[Task] Once the pictures are set aside, transcribe the remaining data exactly.
==============================
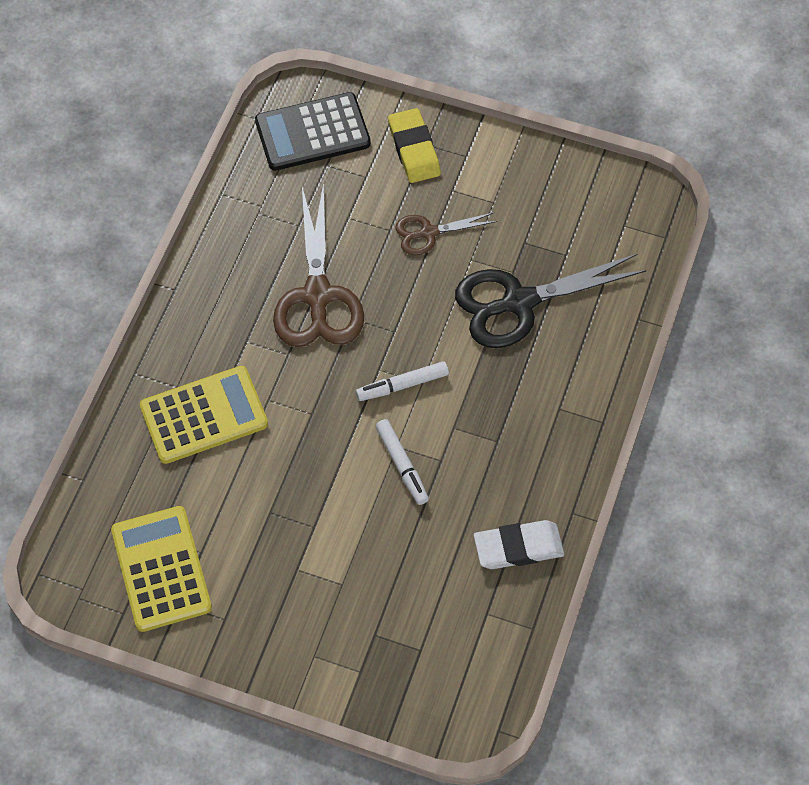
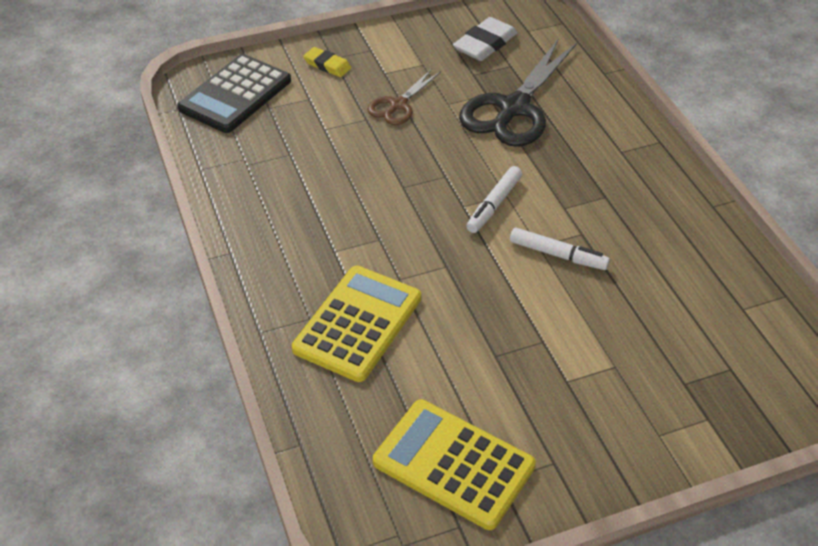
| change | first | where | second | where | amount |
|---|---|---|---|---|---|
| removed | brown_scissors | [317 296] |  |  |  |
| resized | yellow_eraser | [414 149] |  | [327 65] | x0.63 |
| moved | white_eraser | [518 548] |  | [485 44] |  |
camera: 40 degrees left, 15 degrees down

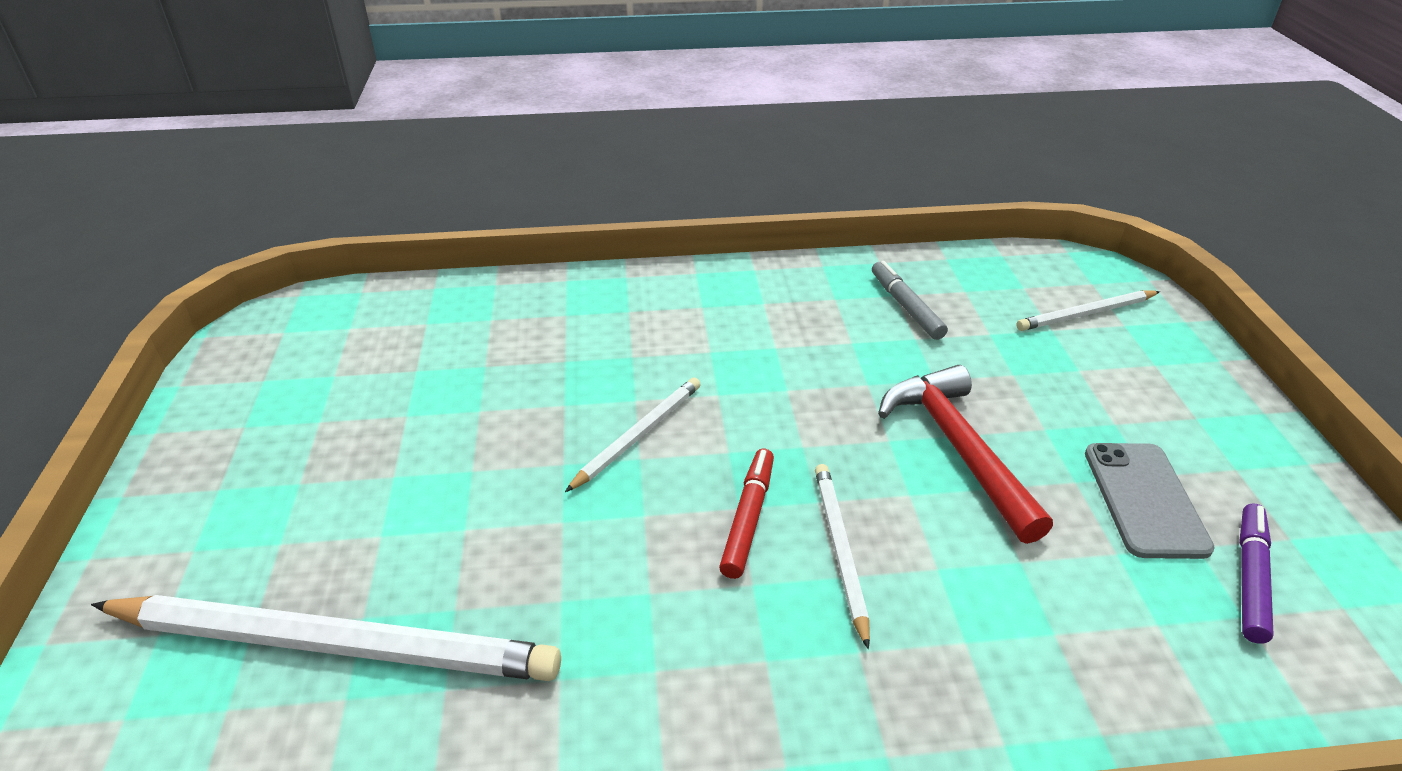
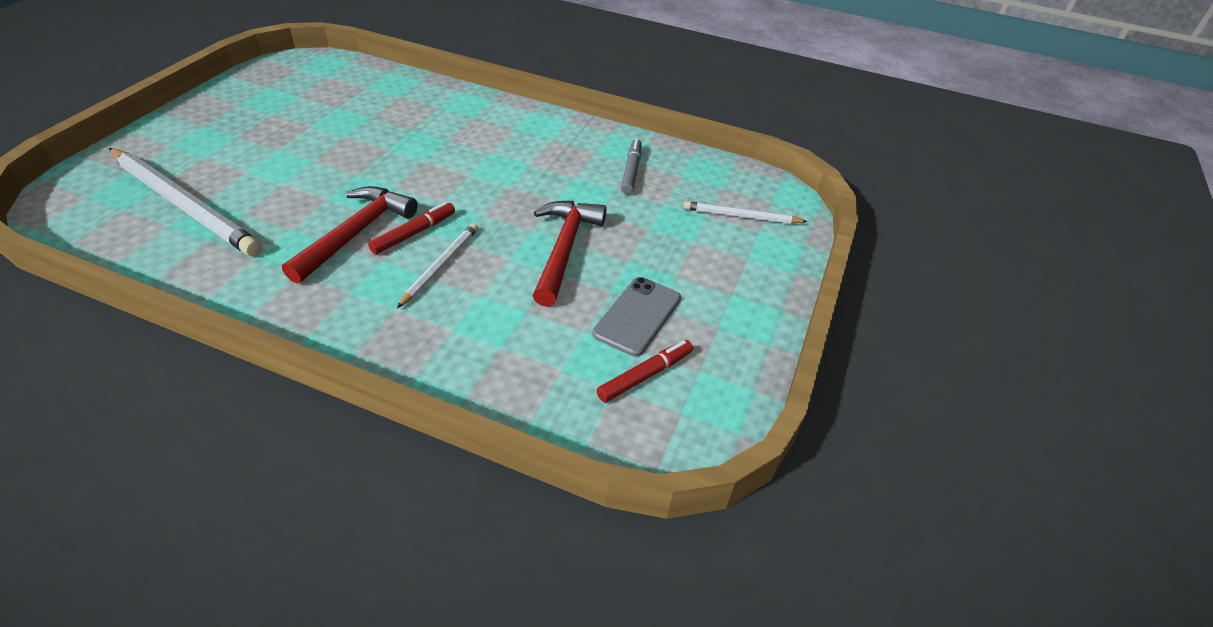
| change | first | where | second | where | amount |
|---|---|---|---|---|---|
| removed | white_pencil | [638 435] |  |  |  |
| recoloured | purple_marker | [1250 577] | red_marker | [645 375] |  |
| added |  |  | red_hammer | [356 233] |  |
camera: 25 degrees right, 5 degrees up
==============================
[Response for this exercise]
| change | first | where | second | where | amount |
|---|---|---|---|---|---|
| removed | brown_scissors | [317 296] |  |  |  |
| resized | yellow_eraser | [414 149] |  | [327 65] | x0.63 |
| moved | white_eraser | [518 548] |  | [485 44] |  |
camera: 40 degrees left, 15 degrees down

| change | first | where | second | where | amount |
|---|---|---|---|---|---|
| removed | white_pencil | [638 435] |  |  |  |
| recoloured | purple_marker | [1250 577] | red_marker | [645 375] |  |
| added |  |  | red_hammer | [356 233] |  |
camera: 25 degrees right, 5 degrees up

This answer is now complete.